In the data that follows, find the line with "pink round brick A5 level 4 -> none"; transcribe it, every later line up to the one with "white tile F5:G5", and that line as well, exactly and with no others.

── Material supplied ──

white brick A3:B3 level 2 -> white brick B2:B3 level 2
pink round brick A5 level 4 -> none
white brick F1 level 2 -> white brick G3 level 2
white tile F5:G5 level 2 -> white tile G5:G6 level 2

───
── Material supplied ──

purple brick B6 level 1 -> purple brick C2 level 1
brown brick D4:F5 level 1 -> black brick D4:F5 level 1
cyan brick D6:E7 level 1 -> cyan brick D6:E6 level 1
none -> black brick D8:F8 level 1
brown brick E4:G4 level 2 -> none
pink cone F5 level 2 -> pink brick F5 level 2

───

*Solution to this exercise:*
pink round brick A5 level 4 -> none
white brick F1 level 2 -> white brick G3 level 2
white tile F5:G5 level 2 -> white tile G5:G6 level 2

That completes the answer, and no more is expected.